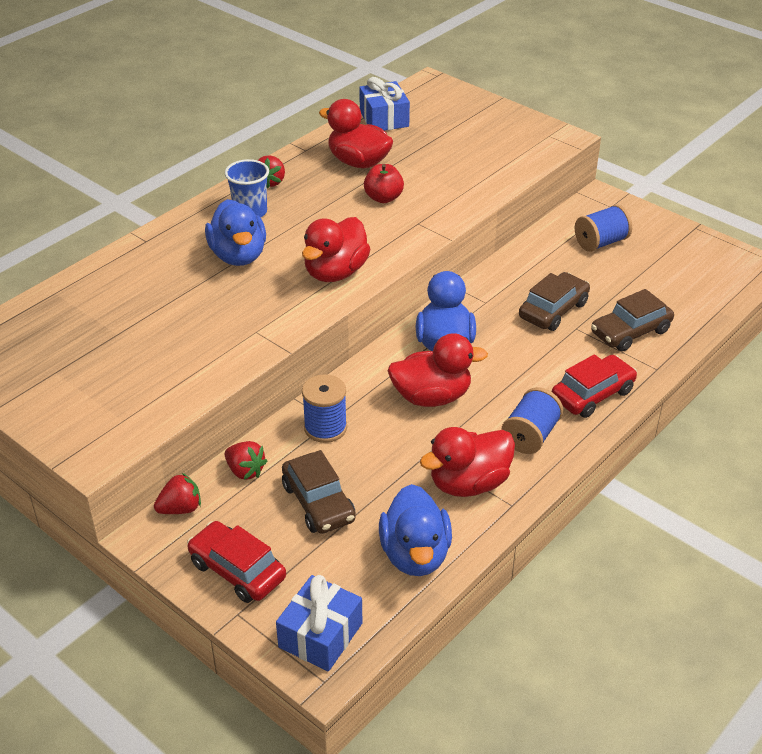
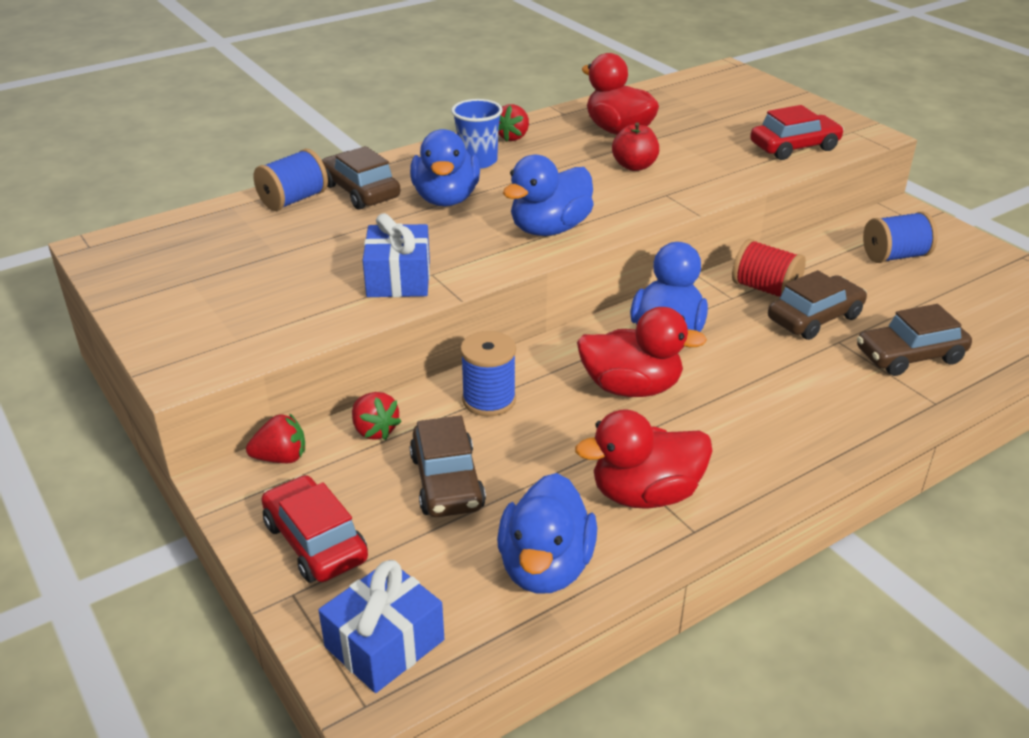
camera: 15 degrees right, 5 degrees down
(161, 259) = (360, 191): none -> brown car
(335, 272) = (549, 229): red duck -> blue duck
(384, 119) = (663, 96): blue gift -> blue gift (398, 278)
(509, 290) = (765, 289): none -> red spool
(530, 435) = (744, 452): blue spool -> blue spool (293, 200)
(592, 394) = (840, 418): red car -> red car (794, 147)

..............................

- DIRECTIONS FOR THIS TASK: An exact copy of all the records, free of pictures, is the expected answer.

- FINAL ANSWER:
camera: 15 degrees right, 5 degrees down
(161, 259) = (360, 191): none -> brown car
(335, 272) = (549, 229): red duck -> blue duck
(384, 119) = (663, 96): blue gift -> blue gift (398, 278)
(509, 290) = (765, 289): none -> red spool
(530, 435) = (744, 452): blue spool -> blue spool (293, 200)
(592, 394) = (840, 418): red car -> red car (794, 147)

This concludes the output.